### TASK
Convert the rows below into a JSON list of strings, one string per line, omitting blank lines and the lines that mark pictures.

— begin DATA SECTION —

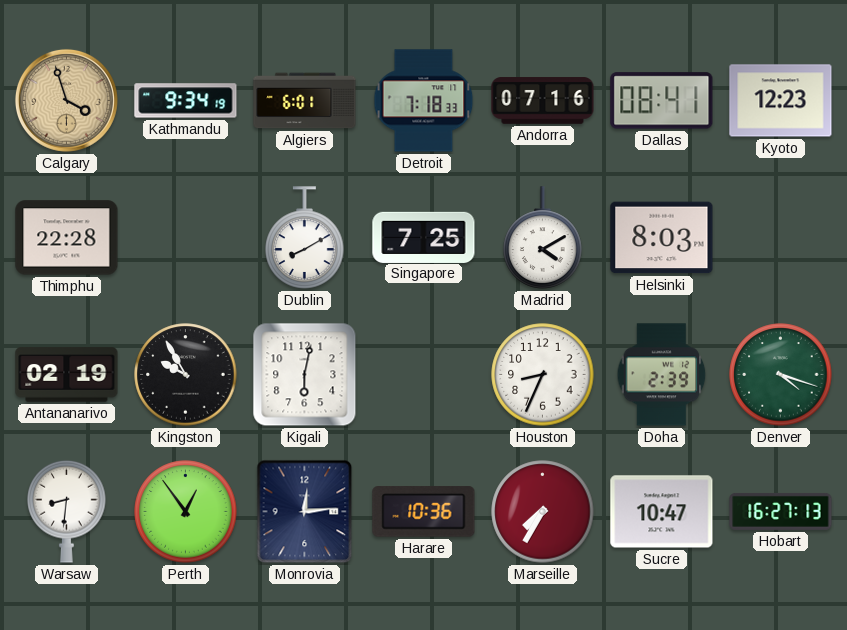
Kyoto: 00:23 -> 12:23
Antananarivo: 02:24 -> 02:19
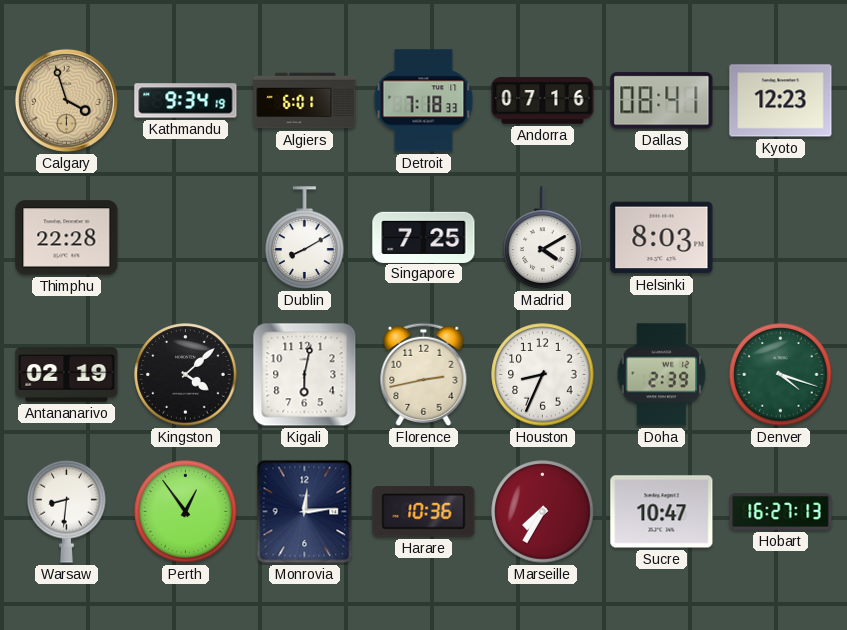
Kingston: 9:55 -> 4:08
Florence: none -> 2:43
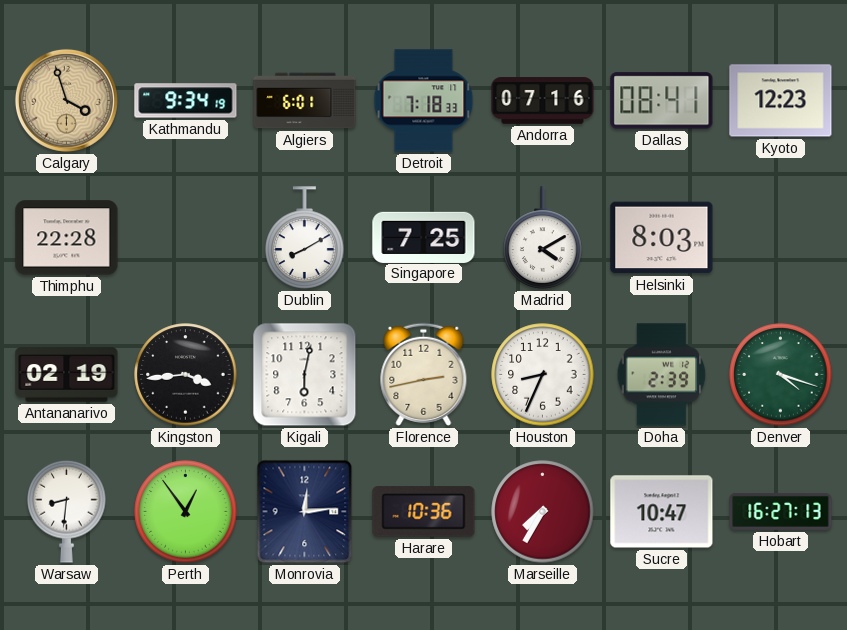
Kingston: 4:08 -> 3:44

— end DATA SECTION —

### SOLUTION FOR THIS PROBLEM
[
  "Kyoto: 00:23 -> 12:23",
  "Antananarivo: 02:24 -> 02:19",
  "Kingston: 9:55 -> 4:08",
  "Florence: none -> 2:43",
  "Kingston: 4:08 -> 3:44"
]